Data block section start
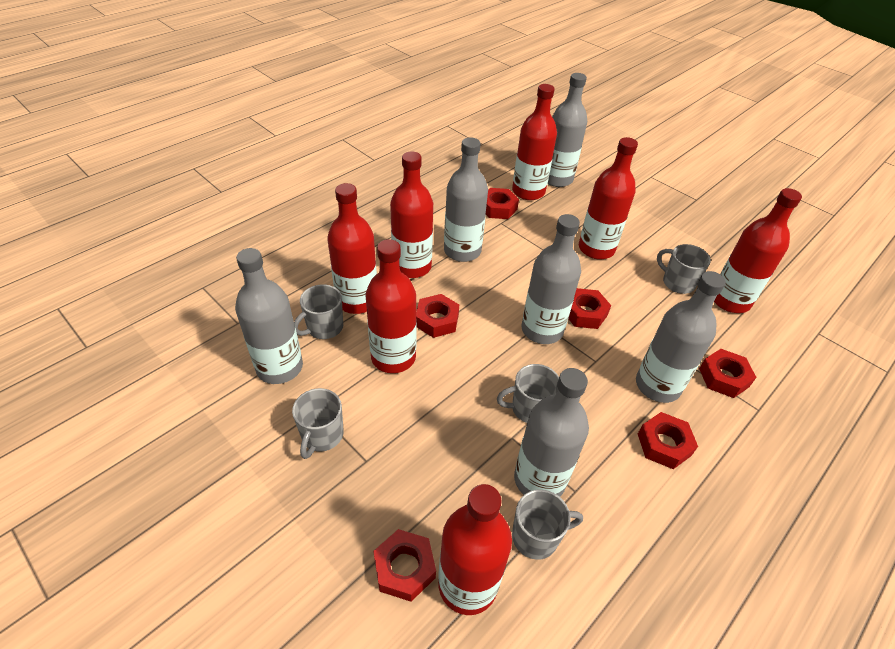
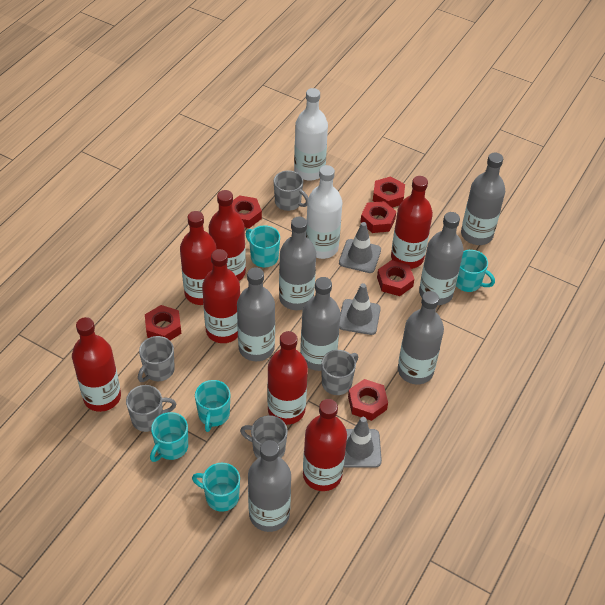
grey bottle: 6 -> 7
grey traffic cone: 0 -> 3
turquoise mug: 0 -> 5
white bottle: 0 -> 2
Data block section end
(Work item) The expected answer is the listing above, duplicated exactly, with its pictures removed.

(Exercise solution)
grey bottle: 6 -> 7
grey traffic cone: 0 -> 3
turquoise mug: 0 -> 5
white bottle: 0 -> 2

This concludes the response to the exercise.